## [To do]
In the data below, the answer is the run of lines from the line containing "green camera: 2 -> 1" through the line containing "yellow wallet: 3 -> 2", both included; print it exactly and nothing else.

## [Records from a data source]
- - -
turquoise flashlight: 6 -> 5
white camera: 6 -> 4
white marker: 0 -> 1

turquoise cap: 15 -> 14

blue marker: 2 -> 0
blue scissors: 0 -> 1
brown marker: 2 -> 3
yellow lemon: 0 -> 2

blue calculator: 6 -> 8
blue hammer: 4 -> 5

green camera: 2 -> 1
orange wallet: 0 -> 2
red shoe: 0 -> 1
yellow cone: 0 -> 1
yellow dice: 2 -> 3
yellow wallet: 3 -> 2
- - -
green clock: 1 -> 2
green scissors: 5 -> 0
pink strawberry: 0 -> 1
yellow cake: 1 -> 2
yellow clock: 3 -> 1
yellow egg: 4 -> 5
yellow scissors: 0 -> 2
- - -
## [Exercise answer]
green camera: 2 -> 1
orange wallet: 0 -> 2
red shoe: 0 -> 1
yellow cone: 0 -> 1
yellow dice: 2 -> 3
yellow wallet: 3 -> 2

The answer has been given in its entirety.